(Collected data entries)
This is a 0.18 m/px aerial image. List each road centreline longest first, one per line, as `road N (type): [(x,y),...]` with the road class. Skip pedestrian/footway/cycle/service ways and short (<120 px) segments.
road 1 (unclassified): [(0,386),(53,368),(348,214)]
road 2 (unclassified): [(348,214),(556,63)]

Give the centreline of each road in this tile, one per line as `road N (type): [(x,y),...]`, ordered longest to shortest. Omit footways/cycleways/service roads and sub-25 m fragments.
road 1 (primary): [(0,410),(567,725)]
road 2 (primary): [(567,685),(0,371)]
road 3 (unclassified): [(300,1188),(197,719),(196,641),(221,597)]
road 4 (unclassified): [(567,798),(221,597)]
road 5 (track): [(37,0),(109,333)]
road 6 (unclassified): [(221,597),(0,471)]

EXERCISE INSTRUCTIONS:
Please return the records above in their exact form.

ANSWER FOR THE TASK:
This is a 0.18 m/px aerial image. List each road centreline longest first, one per line, as `road N (type): [(x,y),...]` with the road class. Skip pedestrian/footway/cycle/service ways and short (<120 px) segments.
road 1 (unclassified): [(0,386),(53,368),(348,214)]
road 2 (unclassified): [(348,214),(556,63)]

Give the centreline of each road in this tile, one per line as `road N (type): [(x,y),...]`, ordered longest to shortest. Omit footways/cycleways/service roads and sub-25 m fragments.
road 1 (primary): [(0,410),(567,725)]
road 2 (primary): [(567,685),(0,371)]
road 3 (unclassified): [(300,1188),(197,719),(196,641),(221,597)]
road 4 (unclassified): [(567,798),(221,597)]
road 5 (track): [(37,0),(109,333)]
road 6 (unclassified): [(221,597),(0,471)]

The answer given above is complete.